| Exercise goal |
Once you find the line with "SERVO2 pin PWM: 5 -> 8" in the entries below, return exactly every line from it through the line with "MIC1 pin VCC: GND -> 3V3".
-------- Data extract --------
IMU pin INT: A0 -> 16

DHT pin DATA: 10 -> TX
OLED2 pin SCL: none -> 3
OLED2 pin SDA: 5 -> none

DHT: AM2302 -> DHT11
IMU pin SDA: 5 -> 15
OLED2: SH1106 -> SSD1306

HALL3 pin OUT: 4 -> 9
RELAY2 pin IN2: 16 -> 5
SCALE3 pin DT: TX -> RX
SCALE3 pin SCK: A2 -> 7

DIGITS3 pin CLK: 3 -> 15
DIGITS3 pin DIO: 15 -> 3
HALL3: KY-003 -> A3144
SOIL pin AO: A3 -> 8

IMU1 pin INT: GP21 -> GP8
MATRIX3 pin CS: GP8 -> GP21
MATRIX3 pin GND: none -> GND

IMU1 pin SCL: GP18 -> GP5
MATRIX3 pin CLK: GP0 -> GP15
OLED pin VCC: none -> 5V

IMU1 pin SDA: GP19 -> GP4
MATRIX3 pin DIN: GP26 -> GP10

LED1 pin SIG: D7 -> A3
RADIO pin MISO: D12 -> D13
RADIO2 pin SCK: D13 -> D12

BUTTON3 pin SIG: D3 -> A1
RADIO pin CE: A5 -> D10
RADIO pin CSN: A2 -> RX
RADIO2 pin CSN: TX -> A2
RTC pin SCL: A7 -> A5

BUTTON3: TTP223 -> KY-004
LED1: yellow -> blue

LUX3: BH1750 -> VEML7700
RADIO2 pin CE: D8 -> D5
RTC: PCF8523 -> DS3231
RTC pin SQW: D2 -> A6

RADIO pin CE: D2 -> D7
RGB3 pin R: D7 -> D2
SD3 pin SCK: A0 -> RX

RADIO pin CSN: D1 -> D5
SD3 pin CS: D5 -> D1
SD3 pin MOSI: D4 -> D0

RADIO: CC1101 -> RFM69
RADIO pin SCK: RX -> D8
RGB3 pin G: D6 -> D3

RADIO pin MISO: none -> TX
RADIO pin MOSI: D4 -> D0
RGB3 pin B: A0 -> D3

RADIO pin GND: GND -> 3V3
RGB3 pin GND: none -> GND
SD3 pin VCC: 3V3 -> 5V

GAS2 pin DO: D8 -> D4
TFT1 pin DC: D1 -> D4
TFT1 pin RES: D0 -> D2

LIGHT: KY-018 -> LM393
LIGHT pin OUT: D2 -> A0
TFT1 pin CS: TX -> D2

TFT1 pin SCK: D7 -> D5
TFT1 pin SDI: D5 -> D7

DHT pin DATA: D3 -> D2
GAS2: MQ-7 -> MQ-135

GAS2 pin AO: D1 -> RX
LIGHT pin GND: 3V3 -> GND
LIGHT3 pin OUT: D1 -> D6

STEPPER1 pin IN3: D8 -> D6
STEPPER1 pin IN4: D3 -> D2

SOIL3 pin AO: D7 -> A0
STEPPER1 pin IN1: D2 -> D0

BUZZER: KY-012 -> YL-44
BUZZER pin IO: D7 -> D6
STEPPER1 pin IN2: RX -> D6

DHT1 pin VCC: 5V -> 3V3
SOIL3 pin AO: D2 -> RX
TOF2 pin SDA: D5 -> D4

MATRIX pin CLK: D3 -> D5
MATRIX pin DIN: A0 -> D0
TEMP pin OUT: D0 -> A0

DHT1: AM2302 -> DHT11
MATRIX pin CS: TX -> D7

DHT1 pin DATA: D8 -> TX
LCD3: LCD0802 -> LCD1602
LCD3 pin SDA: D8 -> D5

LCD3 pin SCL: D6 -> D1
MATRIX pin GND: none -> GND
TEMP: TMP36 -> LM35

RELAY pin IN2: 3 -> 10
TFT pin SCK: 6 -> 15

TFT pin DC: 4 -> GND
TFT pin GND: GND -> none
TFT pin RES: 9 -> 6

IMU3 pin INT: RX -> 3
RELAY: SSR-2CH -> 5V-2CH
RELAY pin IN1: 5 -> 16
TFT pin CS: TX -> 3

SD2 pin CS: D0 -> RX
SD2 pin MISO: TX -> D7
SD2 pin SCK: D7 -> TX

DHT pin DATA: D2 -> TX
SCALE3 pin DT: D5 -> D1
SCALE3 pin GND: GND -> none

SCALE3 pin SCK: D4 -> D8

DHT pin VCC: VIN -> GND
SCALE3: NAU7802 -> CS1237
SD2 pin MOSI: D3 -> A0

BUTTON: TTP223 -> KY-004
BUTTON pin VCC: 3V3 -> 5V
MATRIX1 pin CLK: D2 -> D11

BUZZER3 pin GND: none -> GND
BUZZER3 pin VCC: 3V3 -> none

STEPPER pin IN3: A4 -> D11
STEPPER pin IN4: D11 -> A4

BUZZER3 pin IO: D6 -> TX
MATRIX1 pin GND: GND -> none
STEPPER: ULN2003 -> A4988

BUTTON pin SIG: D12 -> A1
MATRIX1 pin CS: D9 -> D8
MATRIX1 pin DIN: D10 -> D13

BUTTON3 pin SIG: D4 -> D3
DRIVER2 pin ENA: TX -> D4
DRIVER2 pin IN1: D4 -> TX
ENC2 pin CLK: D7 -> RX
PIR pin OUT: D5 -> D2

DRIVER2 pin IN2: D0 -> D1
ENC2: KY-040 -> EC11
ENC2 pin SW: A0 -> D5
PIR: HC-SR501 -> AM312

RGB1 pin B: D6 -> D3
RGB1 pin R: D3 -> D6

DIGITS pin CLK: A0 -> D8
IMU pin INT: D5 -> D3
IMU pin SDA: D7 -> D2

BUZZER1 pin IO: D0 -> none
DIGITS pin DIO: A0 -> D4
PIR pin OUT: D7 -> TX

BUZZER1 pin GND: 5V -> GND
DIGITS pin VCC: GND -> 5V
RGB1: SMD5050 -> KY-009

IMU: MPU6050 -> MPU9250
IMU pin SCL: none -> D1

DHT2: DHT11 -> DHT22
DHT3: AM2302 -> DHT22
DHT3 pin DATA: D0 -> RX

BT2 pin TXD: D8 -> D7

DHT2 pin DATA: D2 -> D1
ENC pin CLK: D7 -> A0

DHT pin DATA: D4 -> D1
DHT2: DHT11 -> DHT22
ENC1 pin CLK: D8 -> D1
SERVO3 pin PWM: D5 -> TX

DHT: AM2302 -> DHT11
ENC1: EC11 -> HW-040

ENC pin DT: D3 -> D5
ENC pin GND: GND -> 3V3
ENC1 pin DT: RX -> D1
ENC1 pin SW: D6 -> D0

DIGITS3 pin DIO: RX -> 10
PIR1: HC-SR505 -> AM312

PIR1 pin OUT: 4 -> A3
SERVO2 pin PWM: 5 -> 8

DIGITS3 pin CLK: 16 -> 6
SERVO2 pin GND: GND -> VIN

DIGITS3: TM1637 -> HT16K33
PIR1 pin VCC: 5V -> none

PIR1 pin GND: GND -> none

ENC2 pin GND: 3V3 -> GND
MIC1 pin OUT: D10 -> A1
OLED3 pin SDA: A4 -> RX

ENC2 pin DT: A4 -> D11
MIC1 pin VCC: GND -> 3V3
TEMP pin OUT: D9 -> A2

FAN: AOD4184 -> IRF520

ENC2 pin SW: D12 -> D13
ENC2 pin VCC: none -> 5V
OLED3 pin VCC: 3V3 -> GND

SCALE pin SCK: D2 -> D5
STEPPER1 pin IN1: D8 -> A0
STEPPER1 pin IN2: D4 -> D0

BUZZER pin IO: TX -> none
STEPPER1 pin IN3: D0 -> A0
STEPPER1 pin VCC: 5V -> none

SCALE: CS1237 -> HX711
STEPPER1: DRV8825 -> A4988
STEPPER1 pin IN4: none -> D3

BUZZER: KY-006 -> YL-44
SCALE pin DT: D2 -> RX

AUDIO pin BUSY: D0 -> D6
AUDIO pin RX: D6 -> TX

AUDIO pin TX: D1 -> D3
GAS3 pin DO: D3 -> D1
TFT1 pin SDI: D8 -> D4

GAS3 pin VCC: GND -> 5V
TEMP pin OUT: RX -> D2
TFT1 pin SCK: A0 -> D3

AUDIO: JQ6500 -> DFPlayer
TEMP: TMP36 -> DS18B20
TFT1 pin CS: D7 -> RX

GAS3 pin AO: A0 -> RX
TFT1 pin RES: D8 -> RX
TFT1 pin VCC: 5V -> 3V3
--------
| Response box |
SERVO2 pin PWM: 5 -> 8

DIGITS3 pin CLK: 16 -> 6
SERVO2 pin GND: GND -> VIN

DIGITS3: TM1637 -> HT16K33
PIR1 pin VCC: 5V -> none

PIR1 pin GND: GND -> none

ENC2 pin GND: 3V3 -> GND
MIC1 pin OUT: D10 -> A1
OLED3 pin SDA: A4 -> RX

ENC2 pin DT: A4 -> D11
MIC1 pin VCC: GND -> 3V3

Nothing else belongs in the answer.